*** Working data ***
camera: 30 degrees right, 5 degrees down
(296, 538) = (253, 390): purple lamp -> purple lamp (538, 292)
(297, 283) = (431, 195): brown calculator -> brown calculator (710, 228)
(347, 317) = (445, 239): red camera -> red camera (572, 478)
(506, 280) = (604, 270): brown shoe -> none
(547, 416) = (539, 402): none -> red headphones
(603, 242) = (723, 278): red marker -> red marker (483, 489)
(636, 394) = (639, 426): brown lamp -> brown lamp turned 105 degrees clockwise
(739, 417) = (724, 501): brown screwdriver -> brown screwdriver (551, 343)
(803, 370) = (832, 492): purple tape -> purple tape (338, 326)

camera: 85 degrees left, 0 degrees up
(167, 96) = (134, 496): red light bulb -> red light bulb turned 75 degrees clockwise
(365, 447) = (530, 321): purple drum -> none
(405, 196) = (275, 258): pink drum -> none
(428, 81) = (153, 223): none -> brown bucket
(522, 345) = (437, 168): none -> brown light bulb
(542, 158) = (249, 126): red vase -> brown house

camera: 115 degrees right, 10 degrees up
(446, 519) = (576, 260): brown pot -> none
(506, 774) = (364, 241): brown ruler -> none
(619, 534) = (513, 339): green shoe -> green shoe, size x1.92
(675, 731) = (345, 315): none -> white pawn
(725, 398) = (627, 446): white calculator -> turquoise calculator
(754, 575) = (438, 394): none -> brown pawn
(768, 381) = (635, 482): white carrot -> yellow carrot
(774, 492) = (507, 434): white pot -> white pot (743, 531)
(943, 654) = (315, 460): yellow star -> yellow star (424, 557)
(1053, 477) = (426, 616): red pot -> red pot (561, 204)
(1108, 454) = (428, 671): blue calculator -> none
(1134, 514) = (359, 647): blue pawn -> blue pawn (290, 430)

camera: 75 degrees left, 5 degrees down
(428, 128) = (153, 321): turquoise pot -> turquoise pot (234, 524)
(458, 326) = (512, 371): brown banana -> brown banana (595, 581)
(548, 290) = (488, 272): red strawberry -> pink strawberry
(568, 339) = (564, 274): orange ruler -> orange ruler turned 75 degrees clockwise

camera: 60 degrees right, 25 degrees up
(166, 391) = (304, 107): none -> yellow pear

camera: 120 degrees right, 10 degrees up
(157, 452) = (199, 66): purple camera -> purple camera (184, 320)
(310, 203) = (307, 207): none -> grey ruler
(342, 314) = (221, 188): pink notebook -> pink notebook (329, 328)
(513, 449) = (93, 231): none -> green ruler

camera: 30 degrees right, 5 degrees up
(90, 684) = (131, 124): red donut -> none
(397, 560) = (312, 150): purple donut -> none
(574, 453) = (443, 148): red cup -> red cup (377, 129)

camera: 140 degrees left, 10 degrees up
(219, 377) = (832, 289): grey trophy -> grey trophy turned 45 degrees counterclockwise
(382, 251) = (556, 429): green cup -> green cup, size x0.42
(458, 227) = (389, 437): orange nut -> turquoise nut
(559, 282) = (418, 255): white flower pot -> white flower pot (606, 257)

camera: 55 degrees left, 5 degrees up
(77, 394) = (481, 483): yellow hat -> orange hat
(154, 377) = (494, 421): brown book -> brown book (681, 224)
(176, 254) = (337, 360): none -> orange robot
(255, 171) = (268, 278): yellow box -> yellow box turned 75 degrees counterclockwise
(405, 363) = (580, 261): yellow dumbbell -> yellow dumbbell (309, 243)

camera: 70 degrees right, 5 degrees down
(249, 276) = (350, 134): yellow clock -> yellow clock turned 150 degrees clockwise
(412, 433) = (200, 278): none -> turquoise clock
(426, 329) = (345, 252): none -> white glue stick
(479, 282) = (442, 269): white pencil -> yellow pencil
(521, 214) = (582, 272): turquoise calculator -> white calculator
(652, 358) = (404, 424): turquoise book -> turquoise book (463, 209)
***
What you need to do> What is wanted is every line above, written out exactly.

Solution for this problem>
camera: 30 degrees right, 5 degrees down
(296, 538) = (253, 390): purple lamp -> purple lamp (538, 292)
(297, 283) = (431, 195): brown calculator -> brown calculator (710, 228)
(347, 317) = (445, 239): red camera -> red camera (572, 478)
(506, 280) = (604, 270): brown shoe -> none
(547, 416) = (539, 402): none -> red headphones
(603, 242) = (723, 278): red marker -> red marker (483, 489)
(636, 394) = (639, 426): brown lamp -> brown lamp turned 105 degrees clockwise
(739, 417) = (724, 501): brown screwdriver -> brown screwdriver (551, 343)
(803, 370) = (832, 492): purple tape -> purple tape (338, 326)

camera: 85 degrees left, 0 degrees up
(167, 96) = (134, 496): red light bulb -> red light bulb turned 75 degrees clockwise
(365, 447) = (530, 321): purple drum -> none
(405, 196) = (275, 258): pink drum -> none
(428, 81) = (153, 223): none -> brown bucket
(522, 345) = (437, 168): none -> brown light bulb
(542, 158) = (249, 126): red vase -> brown house

camera: 115 degrees right, 10 degrees up
(446, 519) = (576, 260): brown pot -> none
(506, 774) = (364, 241): brown ruler -> none
(619, 534) = (513, 339): green shoe -> green shoe, size x1.92
(675, 731) = (345, 315): none -> white pawn
(725, 398) = (627, 446): white calculator -> turquoise calculator
(754, 575) = (438, 394): none -> brown pawn
(768, 381) = (635, 482): white carrot -> yellow carrot
(774, 492) = (507, 434): white pot -> white pot (743, 531)
(943, 654) = (315, 460): yellow star -> yellow star (424, 557)
(1053, 477) = (426, 616): red pot -> red pot (561, 204)
(1108, 454) = (428, 671): blue calculator -> none
(1134, 514) = (359, 647): blue pawn -> blue pawn (290, 430)

camera: 75 degrees left, 5 degrees down
(428, 128) = (153, 321): turquoise pot -> turquoise pot (234, 524)
(458, 326) = (512, 371): brown banana -> brown banana (595, 581)
(548, 290) = (488, 272): red strawberry -> pink strawberry
(568, 339) = (564, 274): orange ruler -> orange ruler turned 75 degrees clockwise

camera: 60 degrees right, 25 degrees up
(166, 391) = (304, 107): none -> yellow pear

camera: 120 degrees right, 10 degrees up
(157, 452) = (199, 66): purple camera -> purple camera (184, 320)
(310, 203) = (307, 207): none -> grey ruler
(342, 314) = (221, 188): pink notebook -> pink notebook (329, 328)
(513, 449) = (93, 231): none -> green ruler

camera: 30 degrees right, 5 degrees up
(90, 684) = (131, 124): red donut -> none
(397, 560) = (312, 150): purple donut -> none
(574, 453) = (443, 148): red cup -> red cup (377, 129)

camera: 140 degrees left, 10 degrees up
(219, 377) = (832, 289): grey trophy -> grey trophy turned 45 degrees counterclockwise
(382, 251) = (556, 429): green cup -> green cup, size x0.42
(458, 227) = (389, 437): orange nut -> turquoise nut
(559, 282) = (418, 255): white flower pot -> white flower pot (606, 257)

camera: 55 degrees left, 5 degrees up
(77, 394) = (481, 483): yellow hat -> orange hat
(154, 377) = (494, 421): brown book -> brown book (681, 224)
(176, 254) = (337, 360): none -> orange robot
(255, 171) = (268, 278): yellow box -> yellow box turned 75 degrees counterclockwise
(405, 363) = (580, 261): yellow dumbbell -> yellow dumbbell (309, 243)

camera: 70 degrees right, 5 degrees down
(249, 276) = (350, 134): yellow clock -> yellow clock turned 150 degrees clockwise
(412, 433) = (200, 278): none -> turquoise clock
(426, 329) = (345, 252): none -> white glue stick
(479, 282) = (442, 269): white pencil -> yellow pencil
(521, 214) = (582, 272): turquoise calculator -> white calculator
(652, 358) = (404, 424): turquoise book -> turquoise book (463, 209)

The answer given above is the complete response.